WHAT YOU ARE ASKED TO DO:
Those lines of the following listing which contain the string "pink" should be returned.

DATA FOR THIS TASK:

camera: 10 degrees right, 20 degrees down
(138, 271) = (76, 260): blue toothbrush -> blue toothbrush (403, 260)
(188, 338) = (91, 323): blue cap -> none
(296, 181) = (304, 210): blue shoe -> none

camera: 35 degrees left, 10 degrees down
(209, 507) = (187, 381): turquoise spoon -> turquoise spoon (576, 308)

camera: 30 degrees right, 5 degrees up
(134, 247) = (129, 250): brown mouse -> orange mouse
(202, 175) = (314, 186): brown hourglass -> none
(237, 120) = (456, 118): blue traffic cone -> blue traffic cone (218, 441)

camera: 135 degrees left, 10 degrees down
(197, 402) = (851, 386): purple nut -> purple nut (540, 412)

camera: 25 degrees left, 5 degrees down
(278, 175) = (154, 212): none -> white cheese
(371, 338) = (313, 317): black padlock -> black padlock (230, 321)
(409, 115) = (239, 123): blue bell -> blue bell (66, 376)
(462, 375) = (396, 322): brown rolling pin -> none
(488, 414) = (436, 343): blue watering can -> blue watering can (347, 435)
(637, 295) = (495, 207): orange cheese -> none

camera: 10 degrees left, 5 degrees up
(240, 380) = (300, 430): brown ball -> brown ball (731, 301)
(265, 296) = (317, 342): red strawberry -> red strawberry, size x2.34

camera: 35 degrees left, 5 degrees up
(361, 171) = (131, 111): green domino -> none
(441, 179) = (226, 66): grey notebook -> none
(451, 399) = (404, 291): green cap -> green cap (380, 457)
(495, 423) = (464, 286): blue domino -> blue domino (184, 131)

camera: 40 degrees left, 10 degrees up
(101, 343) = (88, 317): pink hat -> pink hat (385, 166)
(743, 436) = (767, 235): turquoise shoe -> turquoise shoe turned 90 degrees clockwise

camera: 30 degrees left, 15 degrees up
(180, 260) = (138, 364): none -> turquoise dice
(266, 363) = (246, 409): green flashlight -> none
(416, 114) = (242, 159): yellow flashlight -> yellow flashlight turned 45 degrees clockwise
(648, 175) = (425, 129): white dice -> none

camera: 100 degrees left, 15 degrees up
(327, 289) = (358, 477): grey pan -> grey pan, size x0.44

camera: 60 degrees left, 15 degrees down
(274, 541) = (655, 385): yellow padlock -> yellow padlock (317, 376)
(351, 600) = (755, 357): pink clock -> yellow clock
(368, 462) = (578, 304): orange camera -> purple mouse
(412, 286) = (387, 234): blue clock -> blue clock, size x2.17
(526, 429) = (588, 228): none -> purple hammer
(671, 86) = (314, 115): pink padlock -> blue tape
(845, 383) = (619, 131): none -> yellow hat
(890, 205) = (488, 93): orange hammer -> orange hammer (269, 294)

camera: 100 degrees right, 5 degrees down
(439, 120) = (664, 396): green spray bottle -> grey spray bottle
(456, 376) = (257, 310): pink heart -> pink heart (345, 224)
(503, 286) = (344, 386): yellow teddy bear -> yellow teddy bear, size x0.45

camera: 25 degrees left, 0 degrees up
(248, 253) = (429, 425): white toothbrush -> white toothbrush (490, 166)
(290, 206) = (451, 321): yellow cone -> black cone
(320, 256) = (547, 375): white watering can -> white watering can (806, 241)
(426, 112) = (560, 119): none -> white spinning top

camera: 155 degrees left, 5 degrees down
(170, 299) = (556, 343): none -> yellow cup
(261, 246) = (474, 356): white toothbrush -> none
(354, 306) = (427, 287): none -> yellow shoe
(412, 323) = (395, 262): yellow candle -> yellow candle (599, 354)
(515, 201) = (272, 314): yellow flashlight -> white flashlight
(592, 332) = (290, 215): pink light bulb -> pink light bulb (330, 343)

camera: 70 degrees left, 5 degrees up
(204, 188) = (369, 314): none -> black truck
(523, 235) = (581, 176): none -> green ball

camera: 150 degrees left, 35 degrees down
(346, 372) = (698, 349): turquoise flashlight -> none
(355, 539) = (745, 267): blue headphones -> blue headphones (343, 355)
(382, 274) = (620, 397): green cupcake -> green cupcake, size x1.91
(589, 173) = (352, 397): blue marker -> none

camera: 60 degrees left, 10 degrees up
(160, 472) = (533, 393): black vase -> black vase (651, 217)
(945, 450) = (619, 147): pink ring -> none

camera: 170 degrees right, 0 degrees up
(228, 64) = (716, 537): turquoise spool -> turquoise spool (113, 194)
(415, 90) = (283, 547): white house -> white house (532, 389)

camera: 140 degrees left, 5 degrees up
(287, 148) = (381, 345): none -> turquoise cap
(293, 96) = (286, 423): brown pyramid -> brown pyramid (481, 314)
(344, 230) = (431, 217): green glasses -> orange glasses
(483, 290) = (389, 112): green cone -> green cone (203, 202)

EXPECTED ANSWER:
(101, 343) = (88, 317): pink hat -> pink hat (385, 166)
(351, 600) = (755, 357): pink clock -> yellow clock
(671, 86) = (314, 115): pink padlock -> blue tape
(456, 376) = (257, 310): pink heart -> pink heart (345, 224)
(592, 332) = (290, 215): pink light bulb -> pink light bulb (330, 343)
(945, 450) = (619, 147): pink ring -> none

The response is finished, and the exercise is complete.